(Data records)

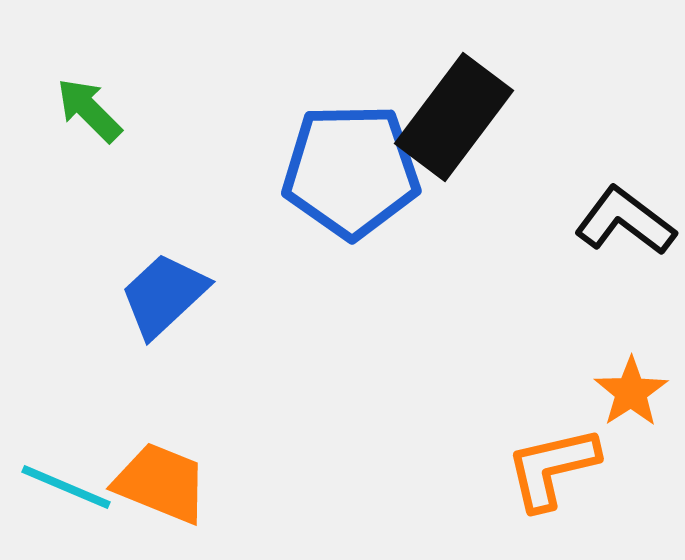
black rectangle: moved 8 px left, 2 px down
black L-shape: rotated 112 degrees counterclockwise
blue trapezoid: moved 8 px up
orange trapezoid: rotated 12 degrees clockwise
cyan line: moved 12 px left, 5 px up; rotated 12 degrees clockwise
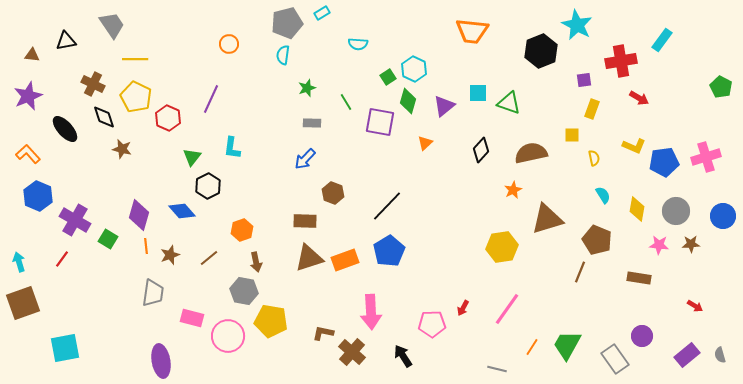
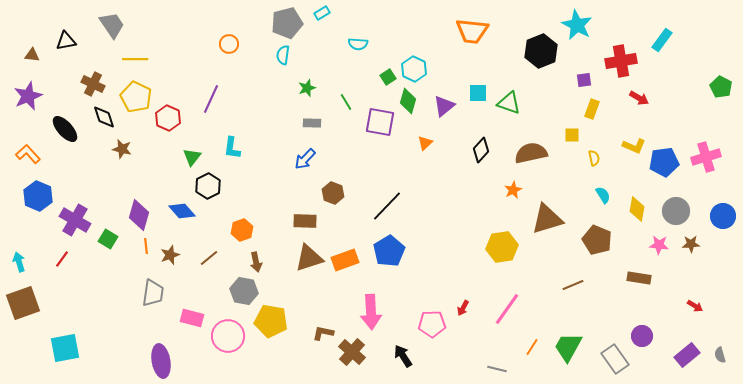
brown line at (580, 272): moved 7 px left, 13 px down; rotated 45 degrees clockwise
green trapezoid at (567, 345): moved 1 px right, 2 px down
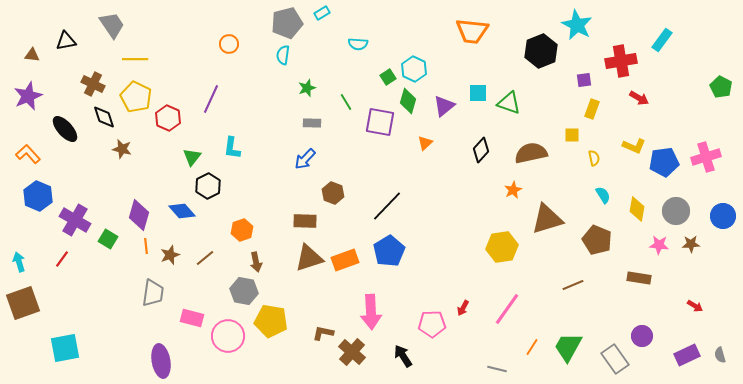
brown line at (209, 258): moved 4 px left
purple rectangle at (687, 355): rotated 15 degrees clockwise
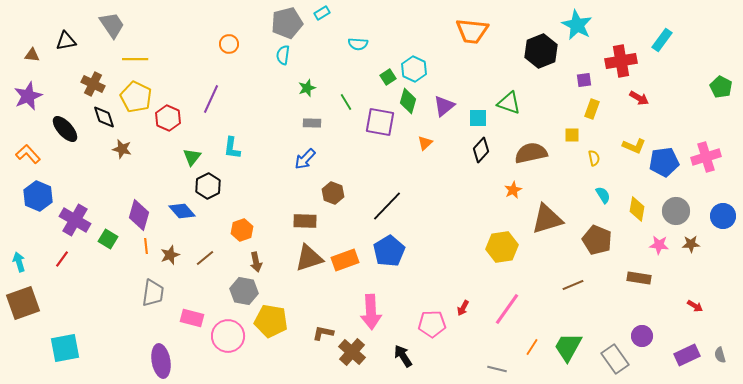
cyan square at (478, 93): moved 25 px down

THE TASK
Update the records above so that each "trapezoid" becomes "quadrilateral" and every other word stays the same. Leave the pictures out of your answer.

ANSWER TO THE PROBLEM
black rectangle: moved 8 px left, 2 px down
black L-shape: rotated 112 degrees counterclockwise
blue quadrilateral: moved 8 px up
orange quadrilateral: rotated 12 degrees clockwise
cyan line: moved 12 px left, 5 px up; rotated 12 degrees clockwise
brown line at (580, 272): moved 7 px left, 13 px down; rotated 45 degrees clockwise
green quadrilateral at (567, 345): moved 1 px right, 2 px down
brown line at (209, 258): moved 4 px left
purple rectangle at (687, 355): rotated 15 degrees clockwise
cyan square at (478, 93): moved 25 px down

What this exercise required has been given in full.